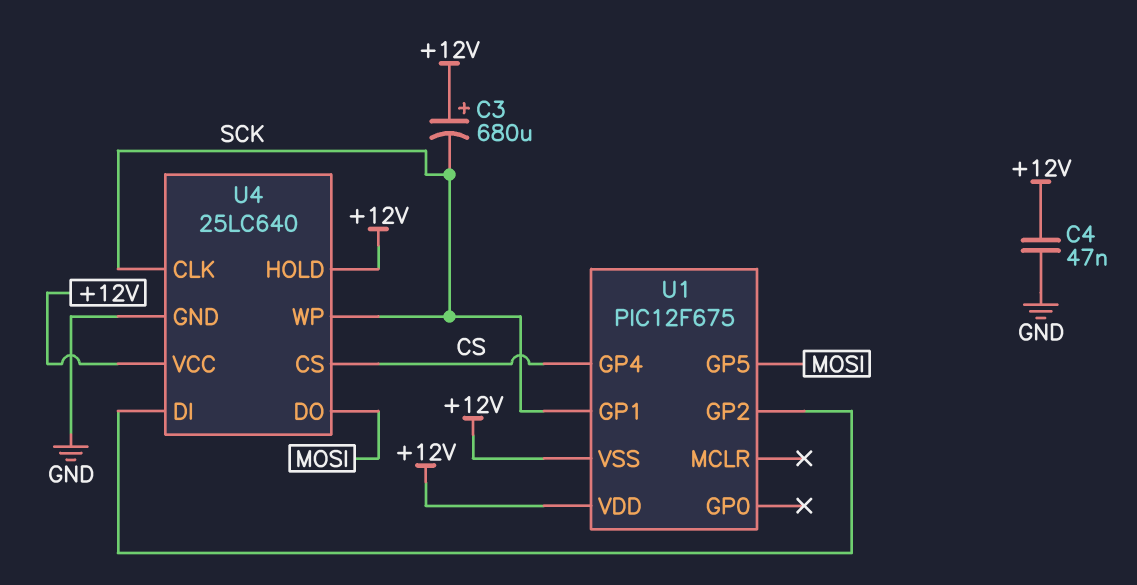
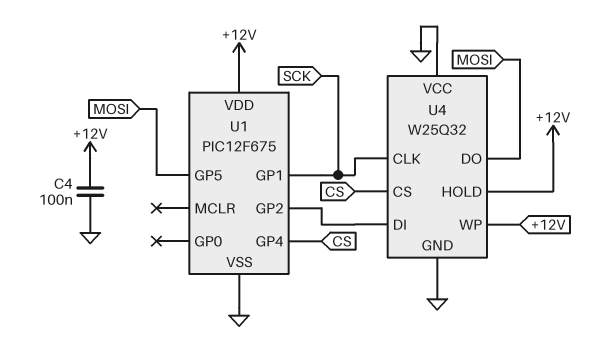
C3: 680uF (plus +12V, minus SCK) -> none
C4: 47nF (+12V, GND) -> 100nF (+12V, GND)
U1 pin VSS: +12V -> GND
U4: 25LC640 -> W25Q32
U4 pin VCC: +12V -> GND
U4 pin WP: SCK -> +12V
◆ ◆ ◆ ◆ ◆ ◆ ◆
Exercise:
Exclude the pictures, then retype every record exactly.

Solution to this task:
C3: 680uF (plus +12V, minus SCK) -> none
C4: 47nF (+12V, GND) -> 100nF (+12V, GND)
U1 pin VSS: +12V -> GND
U4: 25LC640 -> W25Q32
U4 pin VCC: +12V -> GND
U4 pin WP: SCK -> +12V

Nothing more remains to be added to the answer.